● **TASK INSTRUCTIONS**: Would you output the lines from the one containing "turquoise pencil: 12 -> 14" through the final line of the entries, exactly and with pictures omitted?

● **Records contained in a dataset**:
■ ■ ■ ■ ■

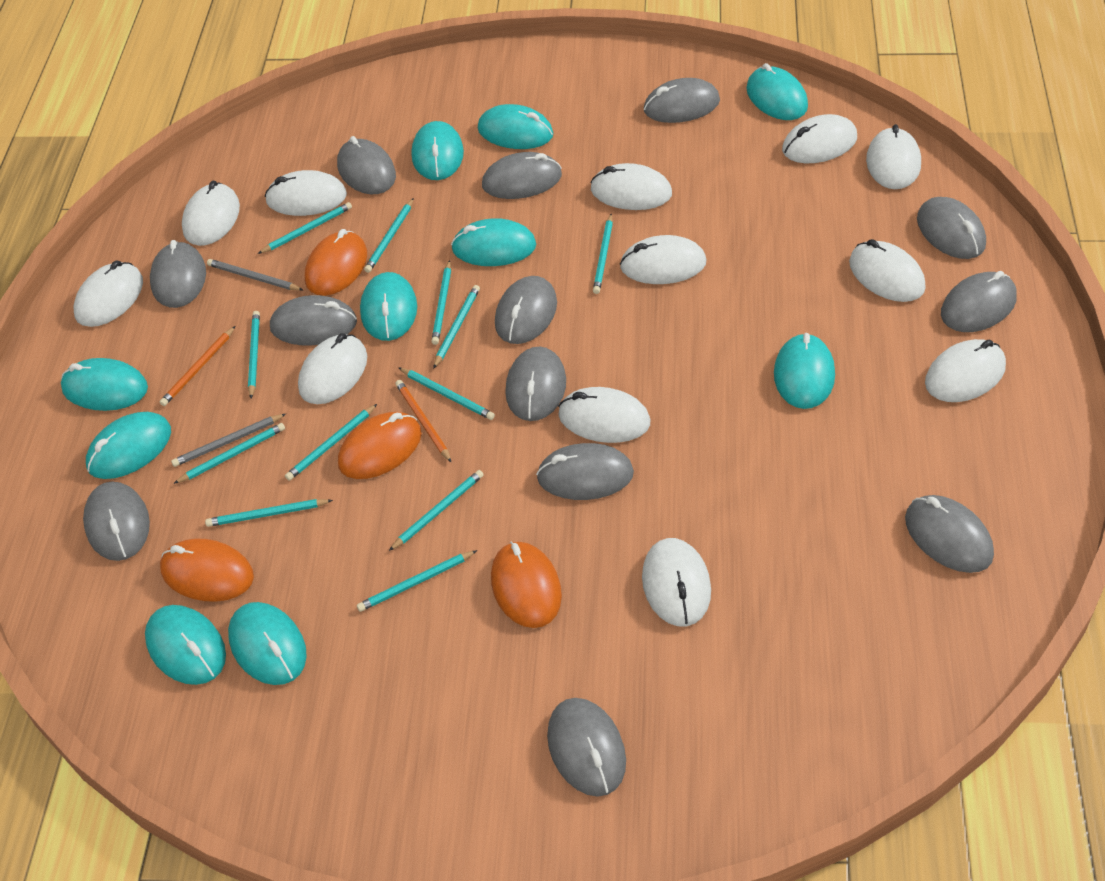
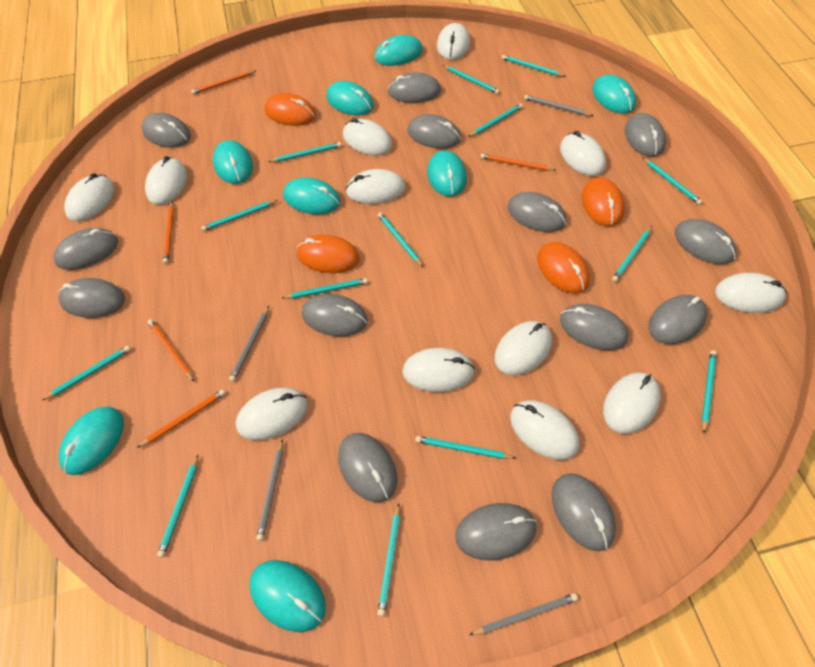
grey mouse: 13 -> 14
grey pencil: 2 -> 4
orange pencil: 2 -> 5
turquoise mouse: 10 -> 8
turquoise pencil: 12 -> 14

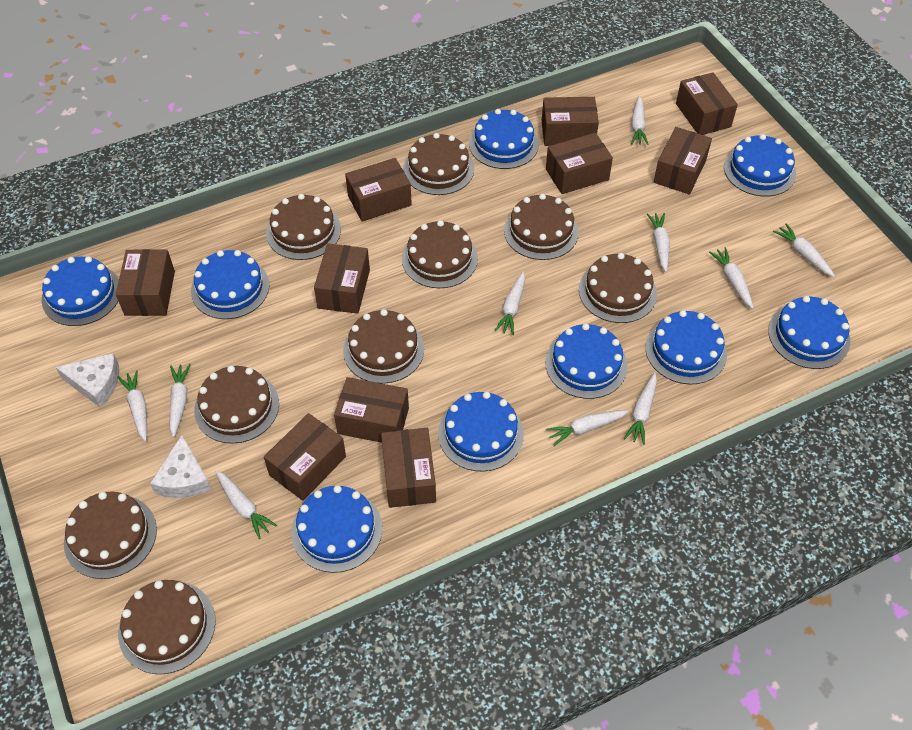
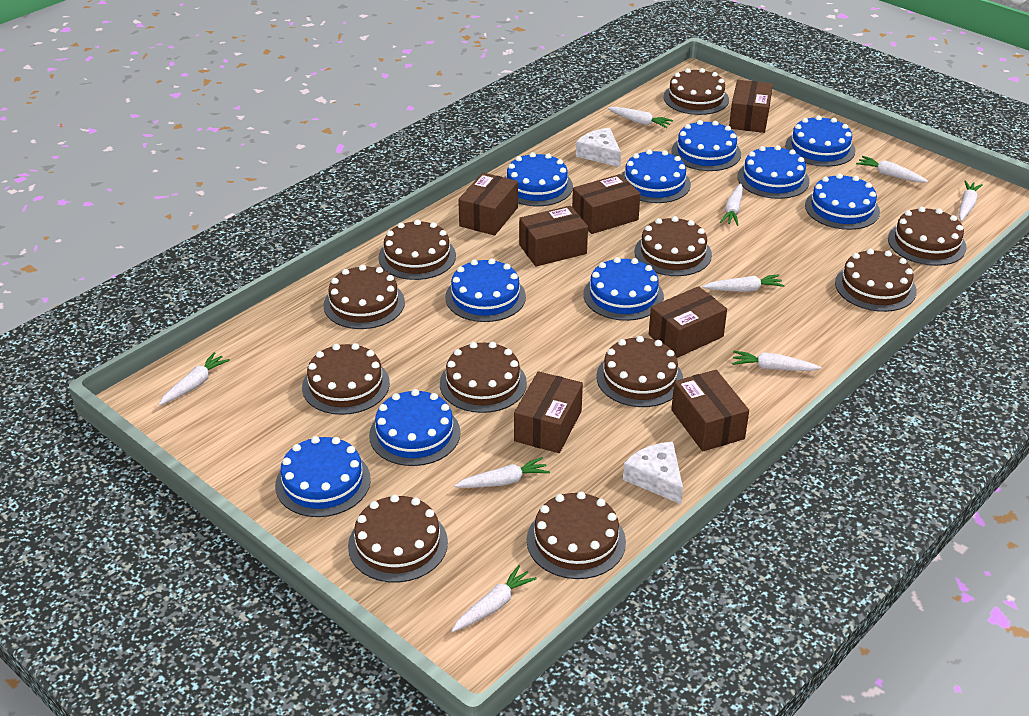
blue cake: 9 -> 10
brown box: 10 -> 7
brown cake: 9 -> 11
white carrot: 10 -> 9

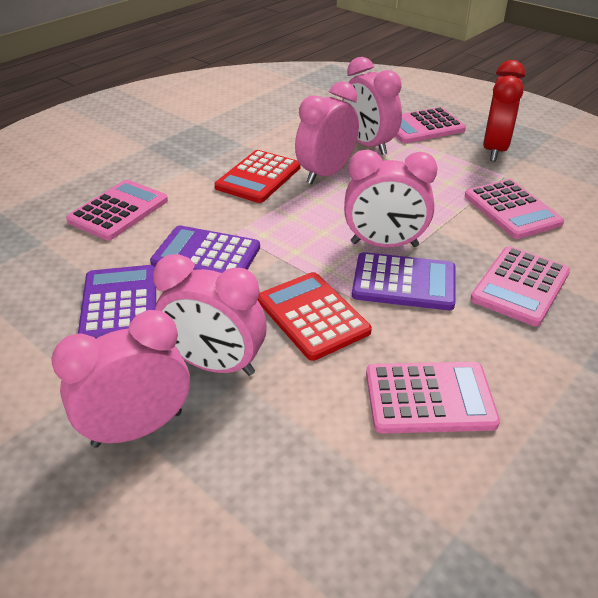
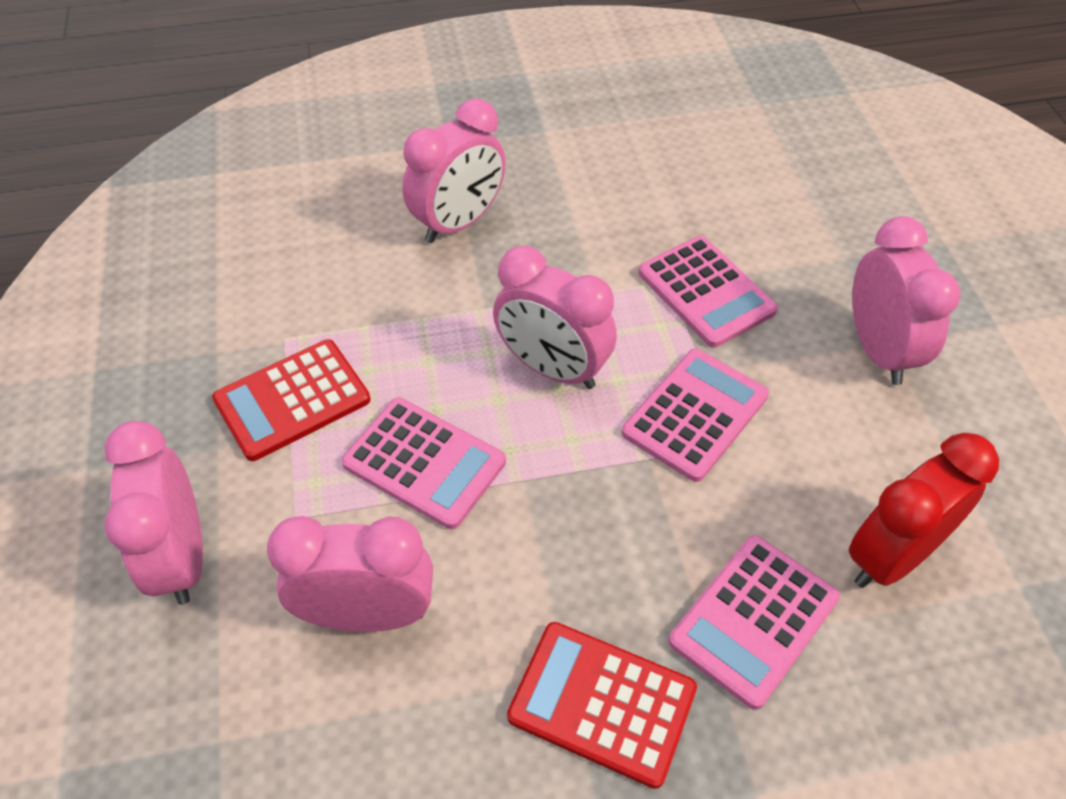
pink calculator: 5 -> 4
purple calculator: 3 -> 0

■ ■ ■ ■ ■

● **WORKED SOLUTION**:
turquoise pencil: 12 -> 14

blue cake: 9 -> 10
brown box: 10 -> 7
brown cake: 9 -> 11
white carrot: 10 -> 9

pink calculator: 5 -> 4
purple calculator: 3 -> 0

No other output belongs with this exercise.